▶ **Prompt**
For the word "black", state how many lines of the data include it. Respond with the number only.

▶ **Provided information**
┏━━
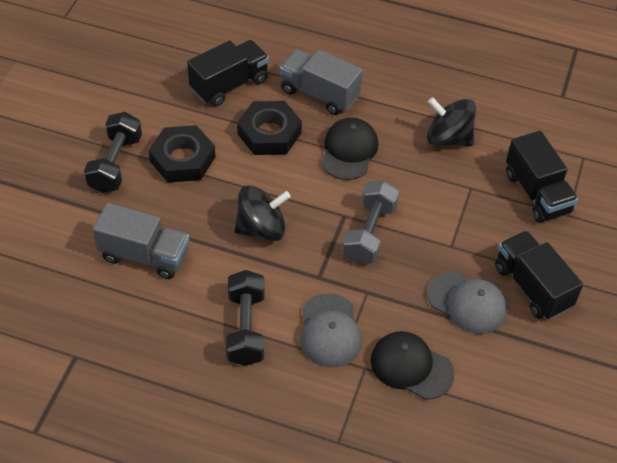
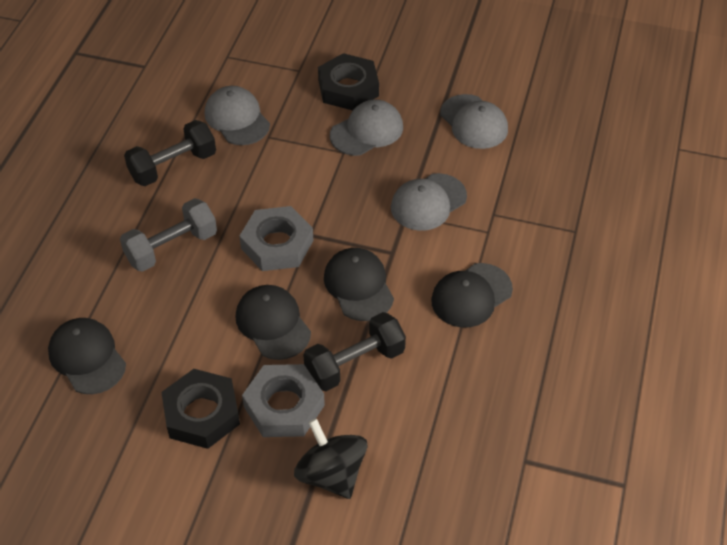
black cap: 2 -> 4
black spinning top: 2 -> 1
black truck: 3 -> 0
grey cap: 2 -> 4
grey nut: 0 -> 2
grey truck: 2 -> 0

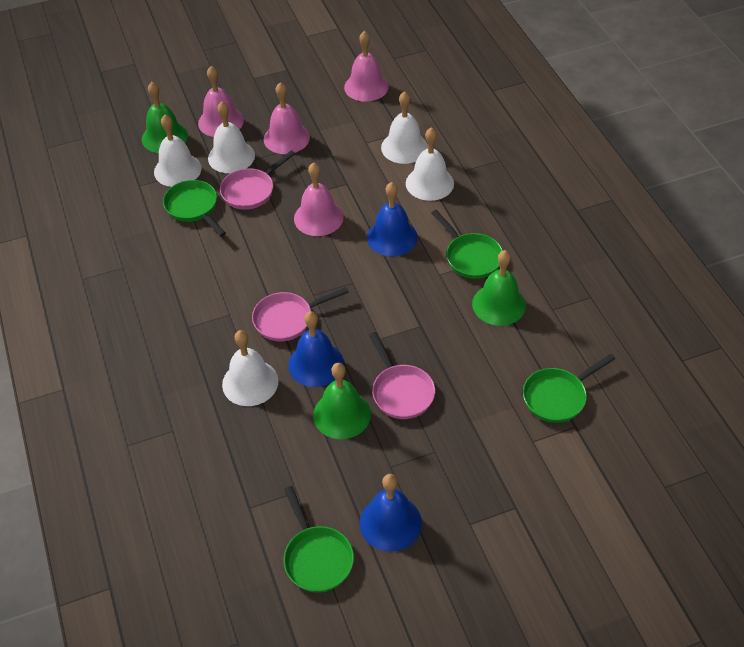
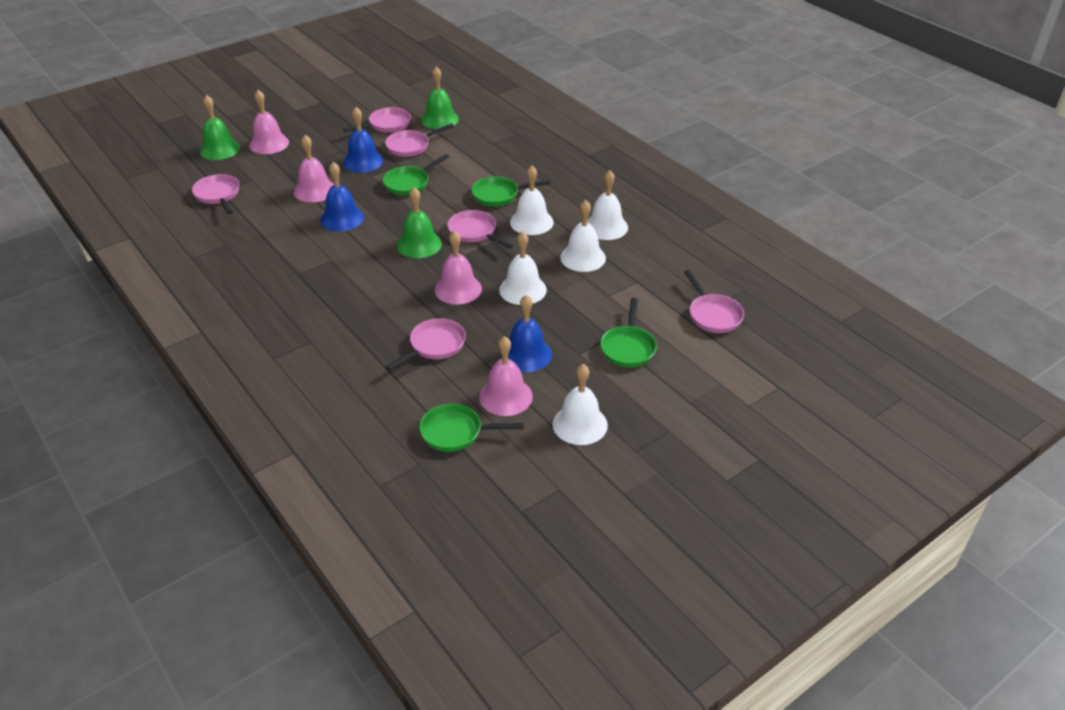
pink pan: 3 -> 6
┗━━
┏━━
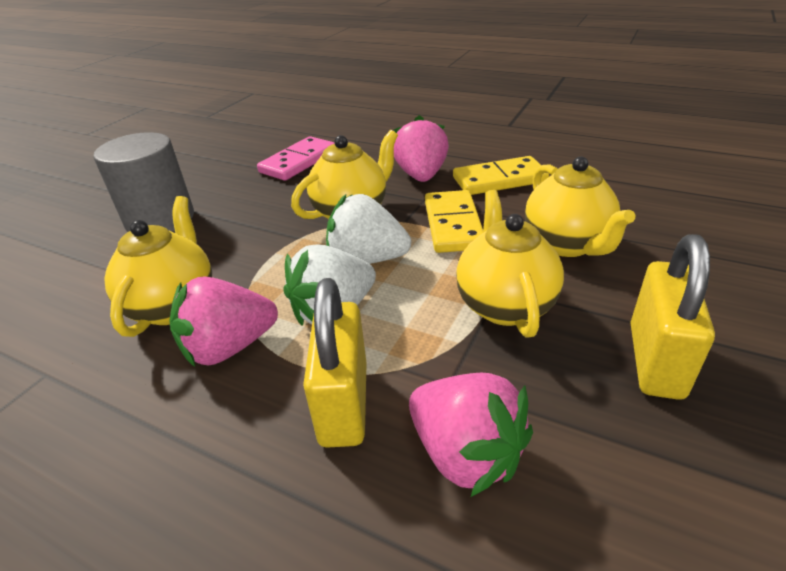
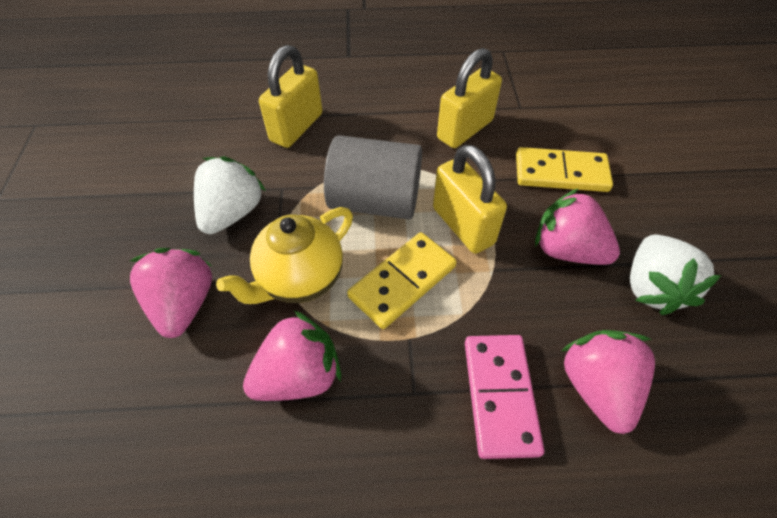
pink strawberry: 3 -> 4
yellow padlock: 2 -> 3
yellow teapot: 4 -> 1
┗━━
▶ **Answer below**
3